→ **THE EXERCISE**:
Return the records from the start through the line containing "CTX: 4:04 -> 4:07", including that line, reproducing each line exactly as it appears.
****************************************
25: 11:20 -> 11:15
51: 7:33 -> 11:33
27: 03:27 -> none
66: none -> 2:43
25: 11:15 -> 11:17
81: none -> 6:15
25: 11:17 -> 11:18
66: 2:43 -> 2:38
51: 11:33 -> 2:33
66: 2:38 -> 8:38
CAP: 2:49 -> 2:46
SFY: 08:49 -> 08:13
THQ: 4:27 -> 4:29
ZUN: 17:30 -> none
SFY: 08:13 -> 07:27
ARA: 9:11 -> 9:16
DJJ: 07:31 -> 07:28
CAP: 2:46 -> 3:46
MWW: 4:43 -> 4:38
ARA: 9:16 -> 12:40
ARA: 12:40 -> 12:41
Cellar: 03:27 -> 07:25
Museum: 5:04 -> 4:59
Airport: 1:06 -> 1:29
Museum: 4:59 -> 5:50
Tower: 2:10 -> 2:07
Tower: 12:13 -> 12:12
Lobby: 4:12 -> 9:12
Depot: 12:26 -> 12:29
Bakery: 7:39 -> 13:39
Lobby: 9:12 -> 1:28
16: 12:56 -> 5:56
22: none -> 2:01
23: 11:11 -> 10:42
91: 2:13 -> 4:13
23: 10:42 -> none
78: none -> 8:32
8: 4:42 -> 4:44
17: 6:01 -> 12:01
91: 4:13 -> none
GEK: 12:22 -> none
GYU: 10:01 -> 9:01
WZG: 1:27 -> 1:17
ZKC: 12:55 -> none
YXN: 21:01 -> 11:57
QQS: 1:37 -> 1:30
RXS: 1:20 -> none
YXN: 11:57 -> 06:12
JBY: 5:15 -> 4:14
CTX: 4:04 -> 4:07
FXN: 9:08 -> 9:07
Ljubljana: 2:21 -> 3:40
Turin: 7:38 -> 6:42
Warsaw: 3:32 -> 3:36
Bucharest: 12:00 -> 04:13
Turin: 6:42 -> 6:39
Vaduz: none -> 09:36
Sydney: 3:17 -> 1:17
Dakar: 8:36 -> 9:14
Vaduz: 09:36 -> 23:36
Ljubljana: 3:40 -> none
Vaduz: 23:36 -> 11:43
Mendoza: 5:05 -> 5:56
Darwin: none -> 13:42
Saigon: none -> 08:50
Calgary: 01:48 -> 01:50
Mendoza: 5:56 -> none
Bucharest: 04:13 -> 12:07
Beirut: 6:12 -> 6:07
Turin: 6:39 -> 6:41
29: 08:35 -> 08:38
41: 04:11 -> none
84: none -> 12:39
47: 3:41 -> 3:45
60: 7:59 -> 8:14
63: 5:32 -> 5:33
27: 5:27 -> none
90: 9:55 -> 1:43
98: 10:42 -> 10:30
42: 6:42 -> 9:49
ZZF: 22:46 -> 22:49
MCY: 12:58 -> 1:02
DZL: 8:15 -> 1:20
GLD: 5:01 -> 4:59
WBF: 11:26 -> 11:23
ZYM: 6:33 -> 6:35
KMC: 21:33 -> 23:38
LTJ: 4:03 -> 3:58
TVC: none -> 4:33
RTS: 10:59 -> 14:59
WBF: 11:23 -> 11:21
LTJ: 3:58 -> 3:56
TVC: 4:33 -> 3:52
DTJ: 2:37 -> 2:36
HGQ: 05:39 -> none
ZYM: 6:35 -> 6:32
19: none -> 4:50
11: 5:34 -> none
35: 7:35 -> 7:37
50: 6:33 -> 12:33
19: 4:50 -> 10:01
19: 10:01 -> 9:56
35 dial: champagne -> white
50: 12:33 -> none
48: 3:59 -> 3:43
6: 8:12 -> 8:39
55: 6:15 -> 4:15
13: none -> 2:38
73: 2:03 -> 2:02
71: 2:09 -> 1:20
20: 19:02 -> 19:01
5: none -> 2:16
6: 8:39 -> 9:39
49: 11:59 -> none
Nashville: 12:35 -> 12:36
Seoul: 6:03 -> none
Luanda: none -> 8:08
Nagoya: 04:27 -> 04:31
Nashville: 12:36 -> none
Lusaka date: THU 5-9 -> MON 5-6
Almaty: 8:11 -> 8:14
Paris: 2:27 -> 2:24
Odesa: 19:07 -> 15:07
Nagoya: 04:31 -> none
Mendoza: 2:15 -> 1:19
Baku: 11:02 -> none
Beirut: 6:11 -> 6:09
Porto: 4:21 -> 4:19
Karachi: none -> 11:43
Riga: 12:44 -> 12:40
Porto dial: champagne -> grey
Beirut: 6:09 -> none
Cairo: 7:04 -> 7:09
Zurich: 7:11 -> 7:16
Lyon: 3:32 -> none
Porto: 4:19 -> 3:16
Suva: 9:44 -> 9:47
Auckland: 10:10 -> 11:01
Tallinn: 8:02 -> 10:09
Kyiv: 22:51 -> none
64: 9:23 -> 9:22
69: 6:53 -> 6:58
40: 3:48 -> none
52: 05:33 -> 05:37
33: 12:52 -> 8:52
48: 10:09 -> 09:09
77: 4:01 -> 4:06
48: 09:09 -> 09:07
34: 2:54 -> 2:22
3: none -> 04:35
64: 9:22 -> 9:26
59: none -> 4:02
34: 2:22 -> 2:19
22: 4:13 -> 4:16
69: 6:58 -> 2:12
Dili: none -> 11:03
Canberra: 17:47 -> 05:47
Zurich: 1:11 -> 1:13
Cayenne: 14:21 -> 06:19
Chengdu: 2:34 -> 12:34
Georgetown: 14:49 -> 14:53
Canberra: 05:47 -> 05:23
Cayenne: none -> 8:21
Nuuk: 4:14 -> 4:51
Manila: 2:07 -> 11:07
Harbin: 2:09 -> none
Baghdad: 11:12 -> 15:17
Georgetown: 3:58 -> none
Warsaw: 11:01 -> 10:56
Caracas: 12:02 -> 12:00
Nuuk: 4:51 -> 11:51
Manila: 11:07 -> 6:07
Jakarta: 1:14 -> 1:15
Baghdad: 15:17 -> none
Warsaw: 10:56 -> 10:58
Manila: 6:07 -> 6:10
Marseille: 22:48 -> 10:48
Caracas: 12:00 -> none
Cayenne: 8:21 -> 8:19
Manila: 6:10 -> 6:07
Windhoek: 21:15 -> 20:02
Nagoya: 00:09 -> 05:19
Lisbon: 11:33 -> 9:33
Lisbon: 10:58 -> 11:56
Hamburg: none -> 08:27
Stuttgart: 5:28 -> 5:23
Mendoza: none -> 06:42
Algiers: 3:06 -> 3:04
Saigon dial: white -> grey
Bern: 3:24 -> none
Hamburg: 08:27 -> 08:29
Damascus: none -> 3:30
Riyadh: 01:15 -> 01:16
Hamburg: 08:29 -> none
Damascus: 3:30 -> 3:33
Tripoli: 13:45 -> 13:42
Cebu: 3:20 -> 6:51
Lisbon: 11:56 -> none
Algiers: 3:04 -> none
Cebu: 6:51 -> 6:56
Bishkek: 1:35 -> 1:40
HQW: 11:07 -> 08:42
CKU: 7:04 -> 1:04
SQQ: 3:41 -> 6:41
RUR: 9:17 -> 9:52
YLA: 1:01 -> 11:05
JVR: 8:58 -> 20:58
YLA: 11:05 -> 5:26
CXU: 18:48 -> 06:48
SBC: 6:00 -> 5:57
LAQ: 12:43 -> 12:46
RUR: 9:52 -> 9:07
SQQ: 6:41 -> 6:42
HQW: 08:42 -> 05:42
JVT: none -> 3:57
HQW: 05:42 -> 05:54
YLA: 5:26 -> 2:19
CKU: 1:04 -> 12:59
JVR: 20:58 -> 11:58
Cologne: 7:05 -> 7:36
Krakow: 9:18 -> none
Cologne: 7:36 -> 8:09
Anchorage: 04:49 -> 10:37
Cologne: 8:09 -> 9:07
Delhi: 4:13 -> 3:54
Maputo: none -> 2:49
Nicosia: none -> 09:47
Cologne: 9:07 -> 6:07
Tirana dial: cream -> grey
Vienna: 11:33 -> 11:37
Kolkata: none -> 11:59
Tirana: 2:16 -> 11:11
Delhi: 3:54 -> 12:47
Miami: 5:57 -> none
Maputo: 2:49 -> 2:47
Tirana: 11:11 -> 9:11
****************************************
→ **EXERCISE OUTPUT**:
25: 11:20 -> 11:15
51: 7:33 -> 11:33
27: 03:27 -> none
66: none -> 2:43
25: 11:15 -> 11:17
81: none -> 6:15
25: 11:17 -> 11:18
66: 2:43 -> 2:38
51: 11:33 -> 2:33
66: 2:38 -> 8:38
CAP: 2:49 -> 2:46
SFY: 08:49 -> 08:13
THQ: 4:27 -> 4:29
ZUN: 17:30 -> none
SFY: 08:13 -> 07:27
ARA: 9:11 -> 9:16
DJJ: 07:31 -> 07:28
CAP: 2:46 -> 3:46
MWW: 4:43 -> 4:38
ARA: 9:16 -> 12:40
ARA: 12:40 -> 12:41
Cellar: 03:27 -> 07:25
Museum: 5:04 -> 4:59
Airport: 1:06 -> 1:29
Museum: 4:59 -> 5:50
Tower: 2:10 -> 2:07
Tower: 12:13 -> 12:12
Lobby: 4:12 -> 9:12
Depot: 12:26 -> 12:29
Bakery: 7:39 -> 13:39
Lobby: 9:12 -> 1:28
16: 12:56 -> 5:56
22: none -> 2:01
23: 11:11 -> 10:42
91: 2:13 -> 4:13
23: 10:42 -> none
78: none -> 8:32
8: 4:42 -> 4:44
17: 6:01 -> 12:01
91: 4:13 -> none
GEK: 12:22 -> none
GYU: 10:01 -> 9:01
WZG: 1:27 -> 1:17
ZKC: 12:55 -> none
YXN: 21:01 -> 11:57
QQS: 1:37 -> 1:30
RXS: 1:20 -> none
YXN: 11:57 -> 06:12
JBY: 5:15 -> 4:14
CTX: 4:04 -> 4:07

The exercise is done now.